■ Activity
Find the string "white" in the records. Copy every line it appears in.

***** Extracted entries

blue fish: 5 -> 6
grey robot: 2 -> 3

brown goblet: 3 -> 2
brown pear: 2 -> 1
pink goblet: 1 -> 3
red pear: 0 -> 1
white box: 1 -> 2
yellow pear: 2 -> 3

**********
***** Extracted entries

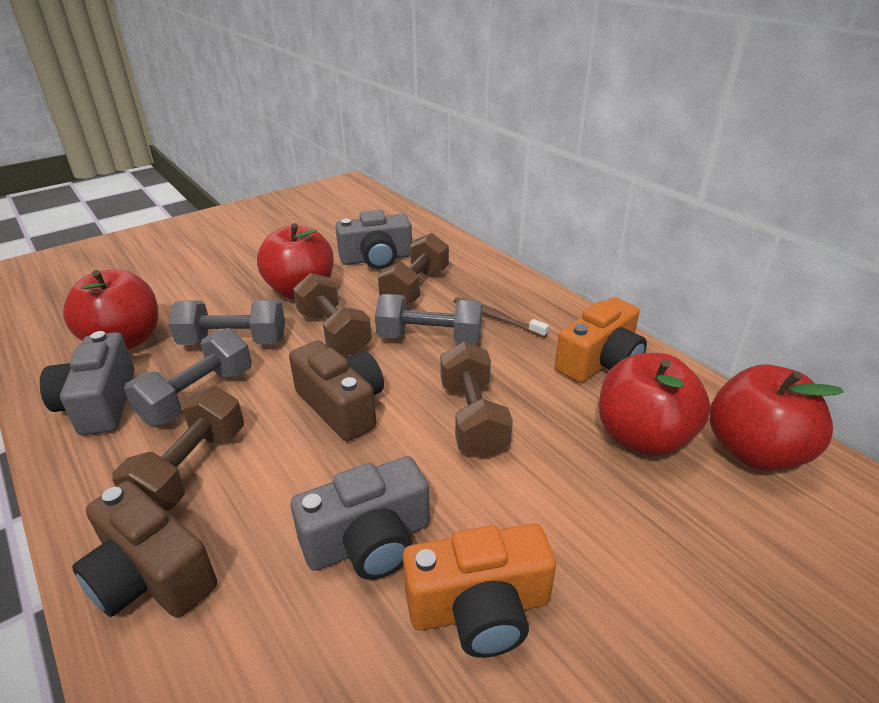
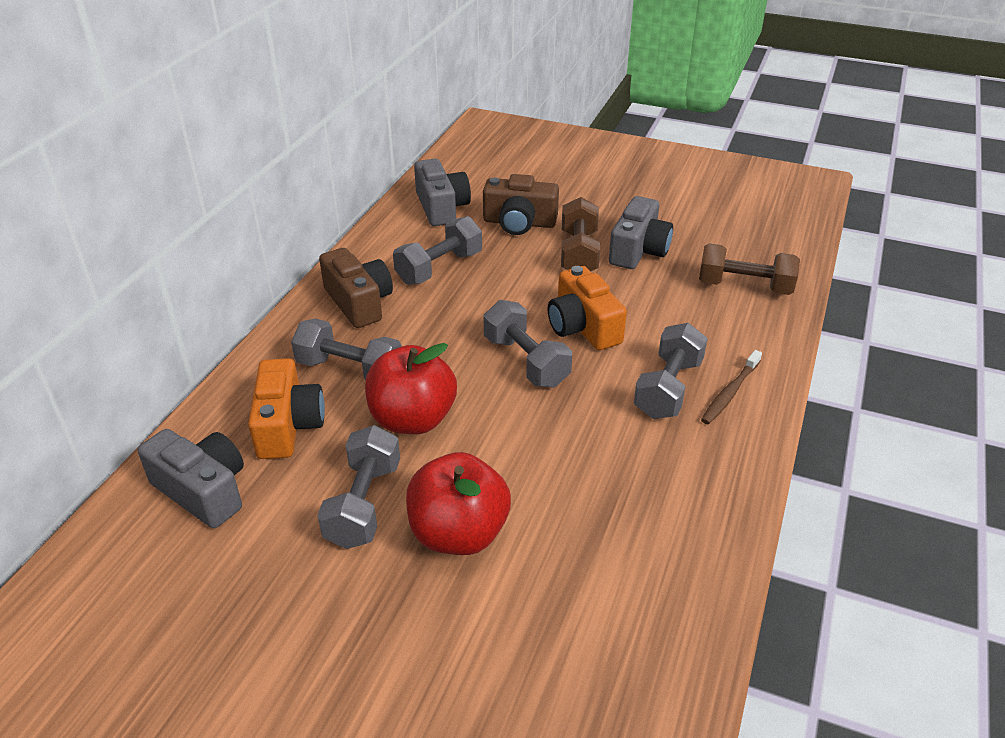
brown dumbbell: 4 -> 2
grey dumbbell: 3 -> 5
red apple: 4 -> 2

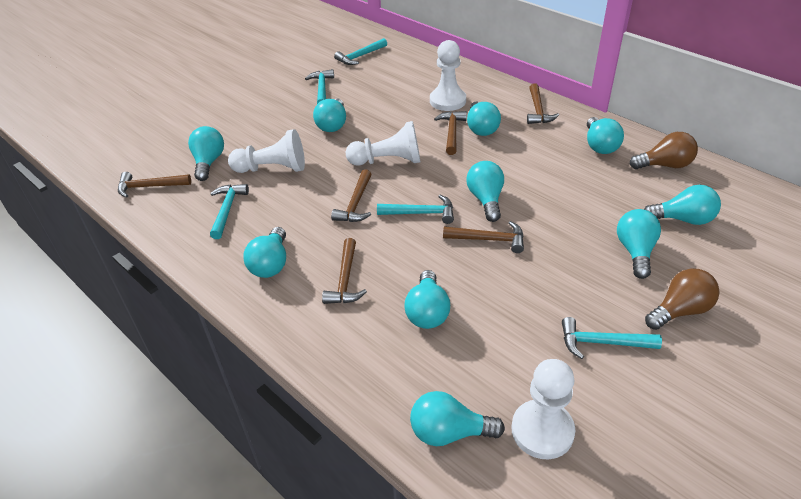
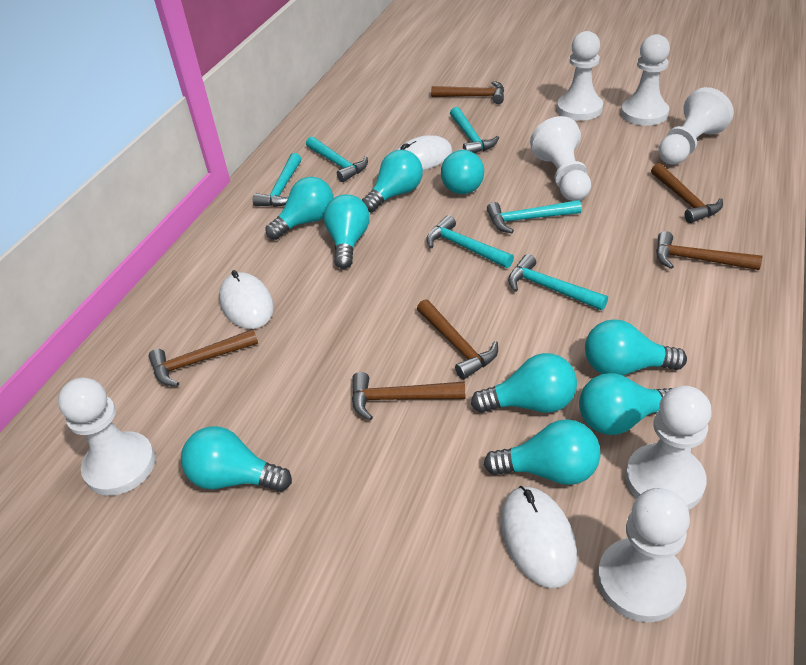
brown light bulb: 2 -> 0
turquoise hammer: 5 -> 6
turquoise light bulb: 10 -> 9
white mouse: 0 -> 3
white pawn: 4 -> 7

**********
***** Extracted entries

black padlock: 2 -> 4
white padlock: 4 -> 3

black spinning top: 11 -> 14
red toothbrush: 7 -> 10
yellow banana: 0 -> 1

**********

■ Task response
white box: 1 -> 2
white mouse: 0 -> 3
white pawn: 4 -> 7
white padlock: 4 -> 3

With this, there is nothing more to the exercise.